Exercise details. At the line with "Someone carried the rosy domino", start transcribing; stop after the last line of the data below. Keep it exact and leave pictures out.

Dataset extract.
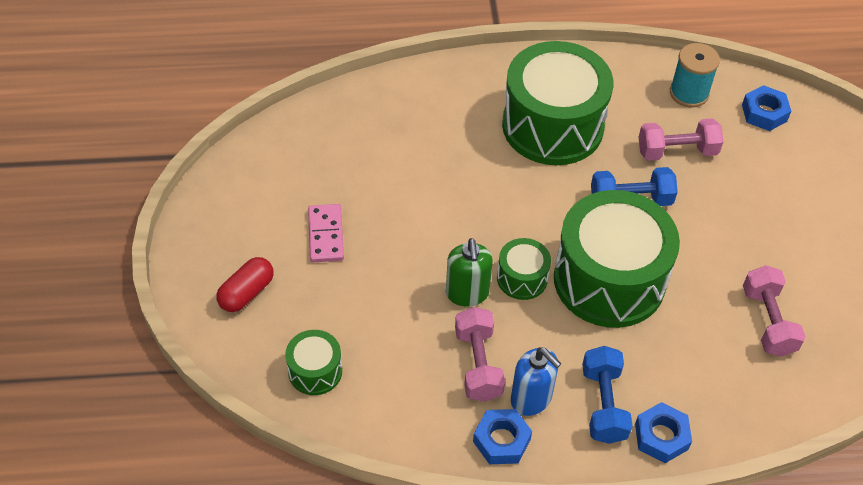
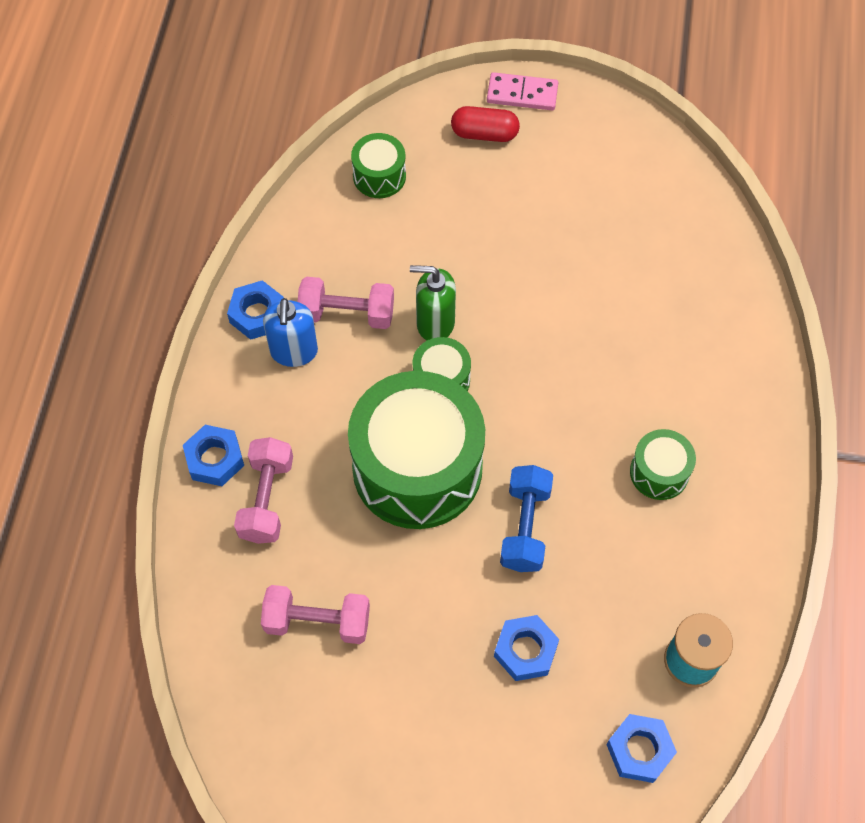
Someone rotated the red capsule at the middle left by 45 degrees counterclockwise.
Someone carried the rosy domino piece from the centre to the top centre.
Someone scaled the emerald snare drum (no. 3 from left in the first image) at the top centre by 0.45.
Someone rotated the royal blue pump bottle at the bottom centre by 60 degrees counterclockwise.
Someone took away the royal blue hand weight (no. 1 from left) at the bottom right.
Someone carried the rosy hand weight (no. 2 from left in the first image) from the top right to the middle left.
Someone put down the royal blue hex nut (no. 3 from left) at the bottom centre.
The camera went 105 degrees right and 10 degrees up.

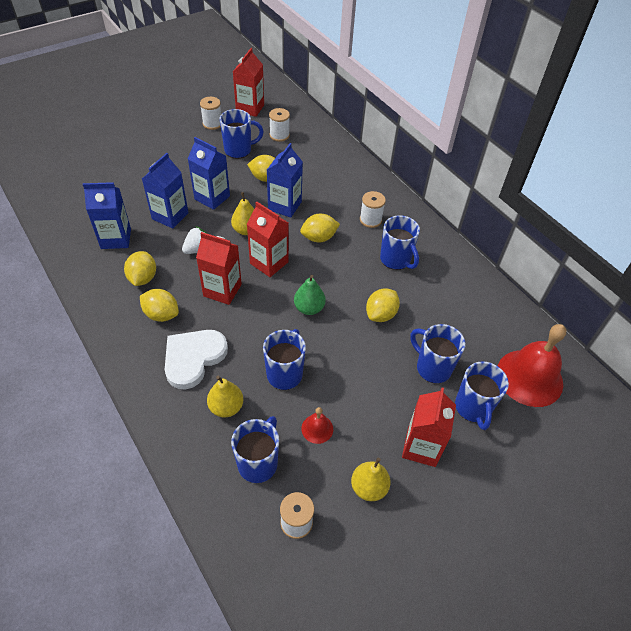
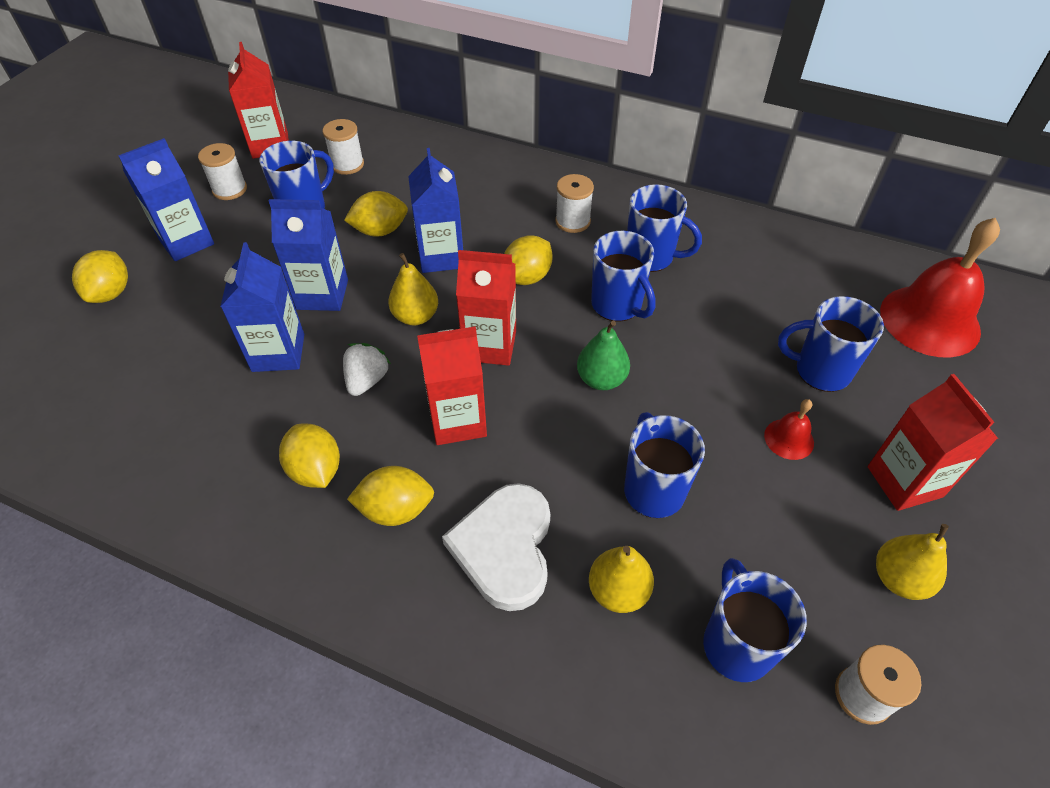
Someone carried the royal blue juice carton (no. 1 from left) from the middle left to the top left.
Someone carried the red school bell (no. 1 from left) from the bottom centre to the middle right.
Someone carried the golden lemon (no. 5 from left in the first image) from the centre to the middle left.
Someone carried the royal blue mug (no. 6 from left in the first image) from the middle right to the centre.
The camera went 30 degrees left and 0 degrees up.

Result of this task.
Someone carried the rosy domino piece from the centre to the top centre.
Someone scaled the emerald snare drum (no. 3 from left in the first image) at the top centre by 0.45.
Someone rotated the royal blue pump bottle at the bottom centre by 60 degrees counterclockwise.
Someone took away the royal blue hand weight (no. 1 from left) at the bottom right.
Someone carried the rosy hand weight (no. 2 from left in the first image) from the top right to the middle left.
Someone put down the royal blue hex nut (no. 3 from left) at the bottom centre.
The camera went 105 degrees right and 10 degrees up.

Someone carried the royal blue juice carton (no. 1 from left) from the middle left to the top left.
Someone carried the red school bell (no. 1 from left) from the bottom centre to the middle right.
Someone carried the golden lemon (no. 5 from left in the first image) from the centre to the middle left.
Someone carried the royal blue mug (no. 6 from left in the first image) from the middle right to the centre.
The camera went 30 degrees left and 0 degrees up.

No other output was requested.